[DATASET — start]

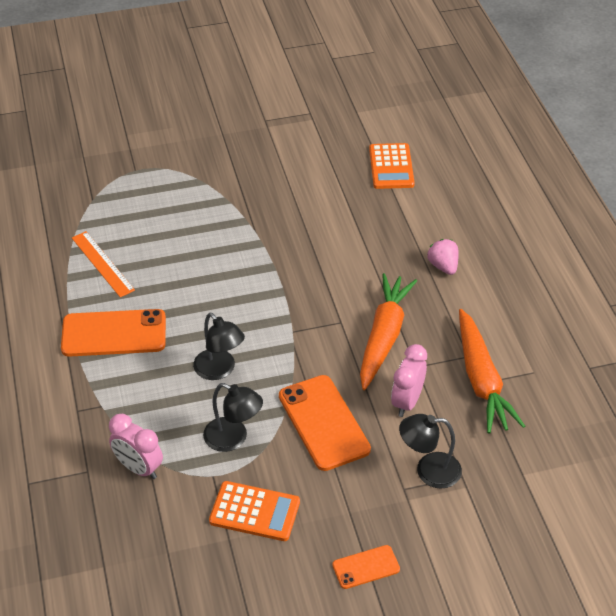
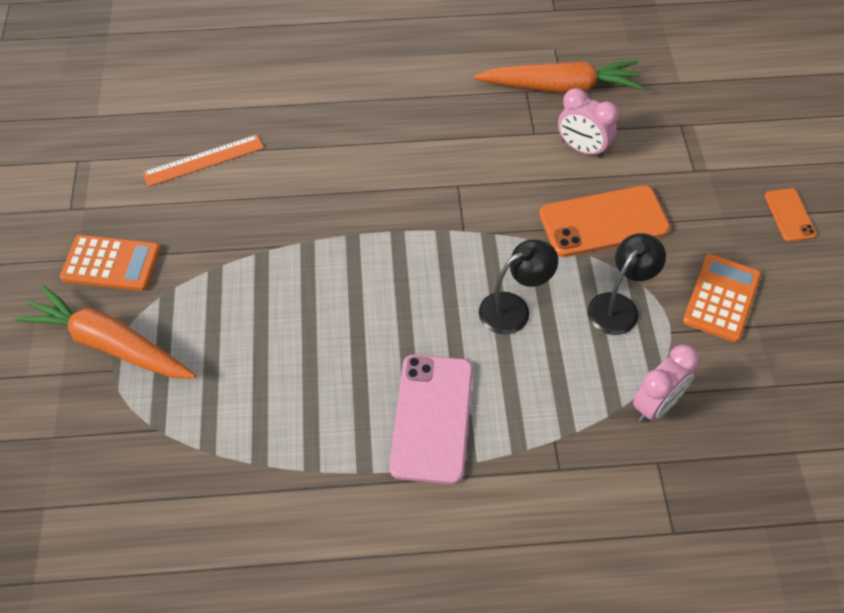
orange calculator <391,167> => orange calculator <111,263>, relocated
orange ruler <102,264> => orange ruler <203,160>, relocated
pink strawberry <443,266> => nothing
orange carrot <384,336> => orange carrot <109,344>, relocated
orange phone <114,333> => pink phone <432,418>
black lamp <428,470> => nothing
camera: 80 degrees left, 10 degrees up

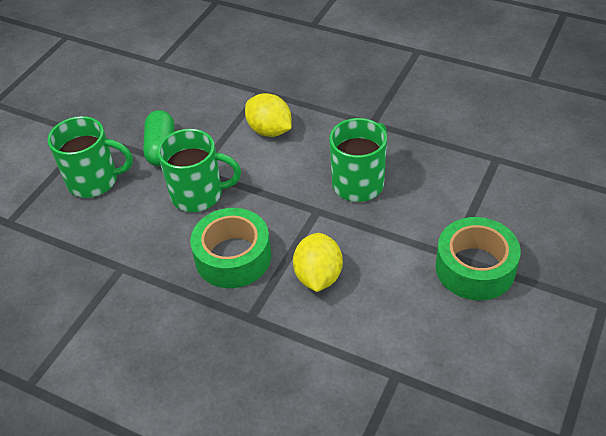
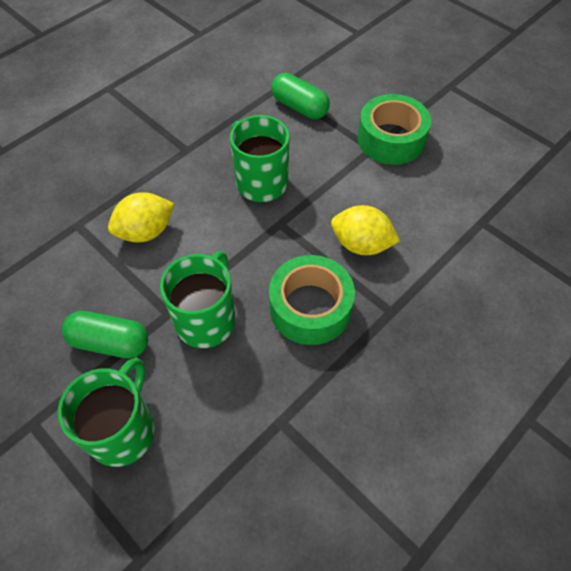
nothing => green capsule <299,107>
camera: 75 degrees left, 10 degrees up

[DATASET — finish]

Take every entry above and transcribe it exactly, with no pictures in the copy.

#### [EXERCISE RESULT]
orange calculator <391,167> => orange calculator <111,263>, relocated
orange ruler <102,264> => orange ruler <203,160>, relocated
pink strawberry <443,266> => nothing
orange carrot <384,336> => orange carrot <109,344>, relocated
orange phone <114,333> => pink phone <432,418>
black lamp <428,470> => nothing
camera: 80 degrees left, 10 degrees up

nothing => green capsule <299,107>
camera: 75 degrees left, 10 degrees up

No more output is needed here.